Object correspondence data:

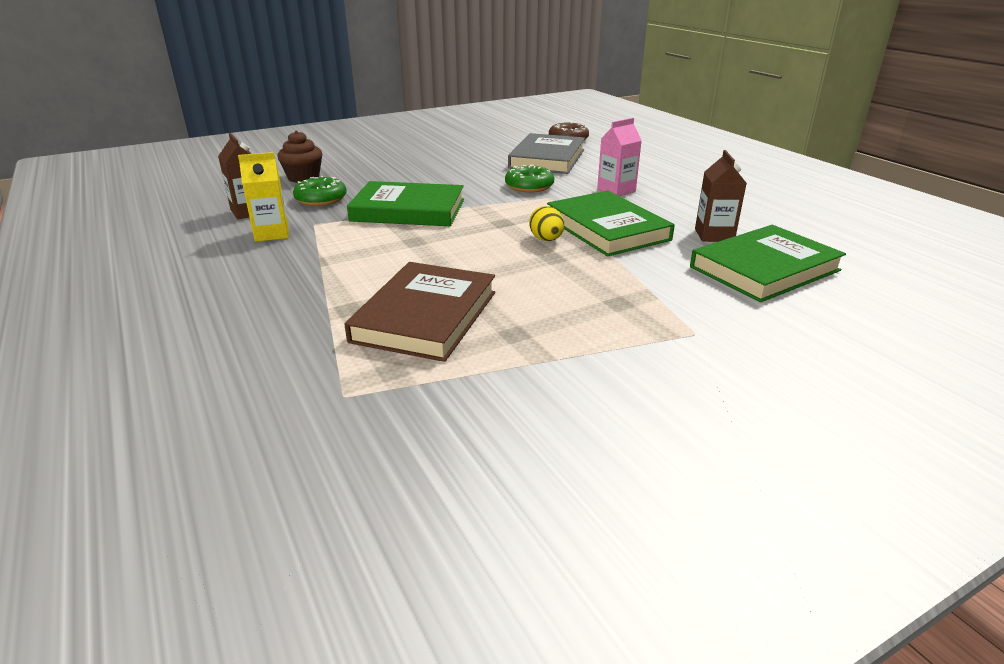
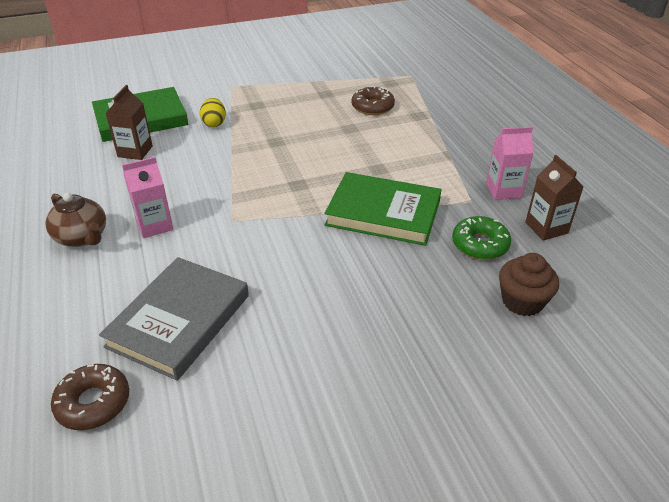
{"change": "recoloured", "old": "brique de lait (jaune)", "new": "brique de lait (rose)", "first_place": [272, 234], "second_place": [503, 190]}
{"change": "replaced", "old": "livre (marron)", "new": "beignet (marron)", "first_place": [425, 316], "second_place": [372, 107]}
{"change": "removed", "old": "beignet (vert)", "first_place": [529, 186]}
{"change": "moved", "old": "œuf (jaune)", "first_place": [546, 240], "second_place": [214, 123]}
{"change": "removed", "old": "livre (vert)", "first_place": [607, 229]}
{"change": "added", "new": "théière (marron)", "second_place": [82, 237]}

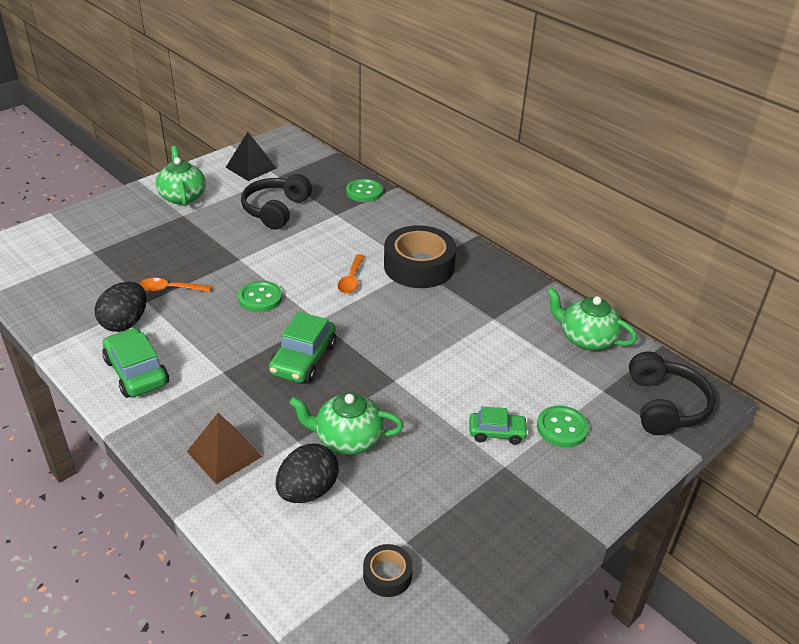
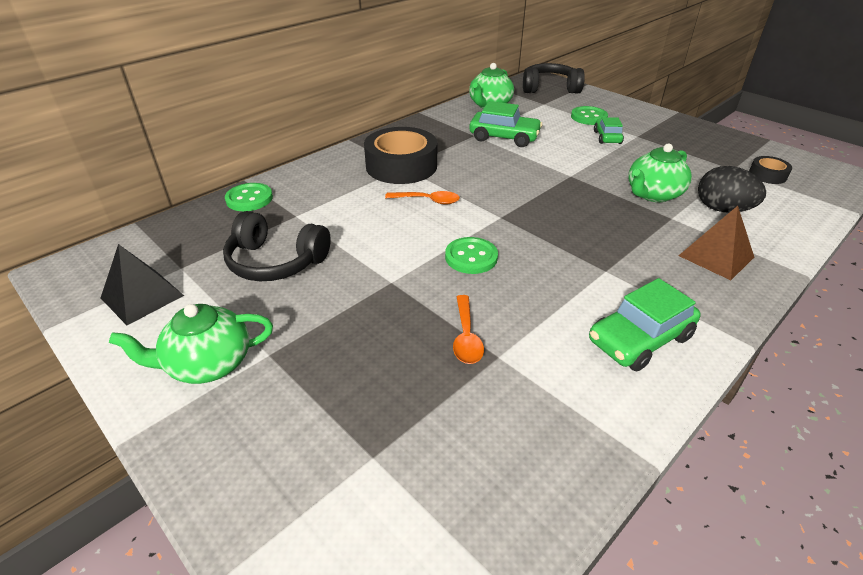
{"change": "removed", "old": "œuf (noir)", "first_place": [125, 323]}
{"change": "moved", "old": "voiture (vert)", "first_place": [303, 359], "second_place": [504, 137]}
{"change": "turned", "old": "théière (vert)", "first_place": [347, 438], "second_place": [653, 194], "degrees": 45}

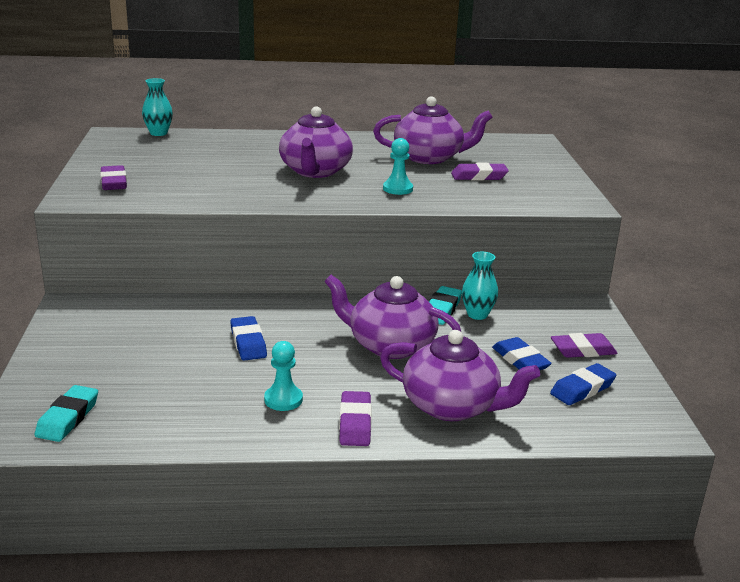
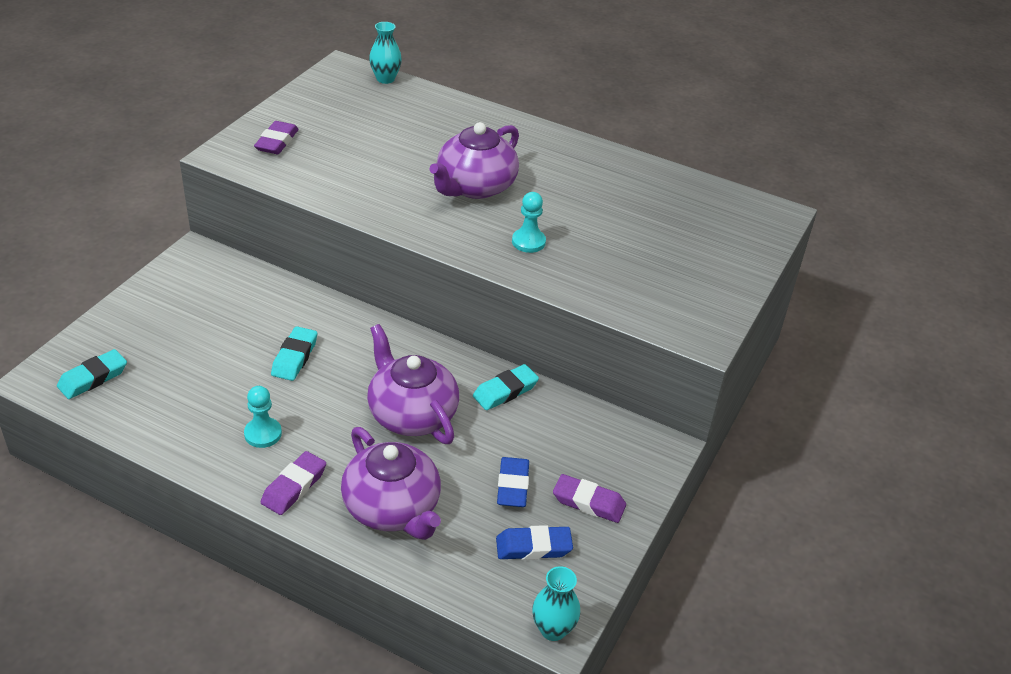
{"change": "recoloured", "old": "gomme (bleu)", "new": "gomme (turquoise)", "first_place": [248, 343], "second_place": [294, 357]}
{"change": "removed", "old": "théière (violet)", "first_place": [429, 157]}
{"change": "removed", "old": "gomme (violet)", "first_place": [479, 176]}
{"change": "moved", "old": "vase (turquoise)", "first_place": [477, 314], "second_place": [553, 629]}

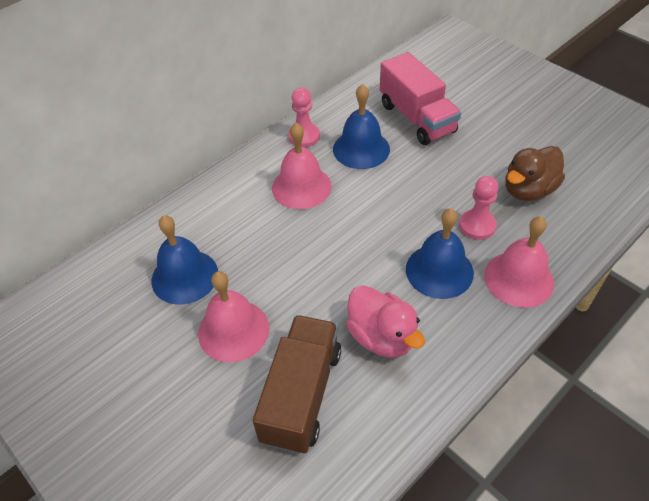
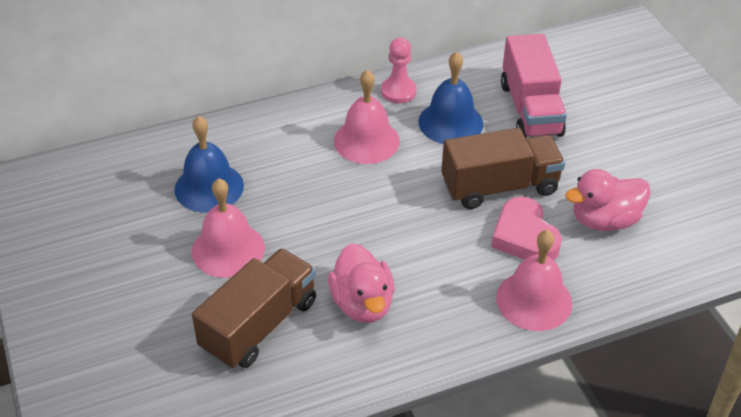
{"change": "removed", "old": "cloche (bleu)", "first_place": [439, 271]}
{"change": "replaced", "old": "pion (rose)", "new": "cœur (rose)", "first_place": [477, 225], "second_place": [524, 236]}
{"change": "recoloured", "old": "canard (marron)", "new": "canard (rose)", "first_place": [528, 190], "second_place": [604, 220]}
{"change": "added", "new": "camion (marron)", "second_place": [499, 187]}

Exercise goal: Each line holding the word "jaune" must be pulled from the records.

Problem solution:
{"change": "recoloured", "old": "brique de lait (jaune)", "new": "brique de lait (rose)", "first_place": [272, 234], "second_place": [503, 190]}
{"change": "moved", "old": "œuf (jaune)", "first_place": [546, 240], "second_place": [214, 123]}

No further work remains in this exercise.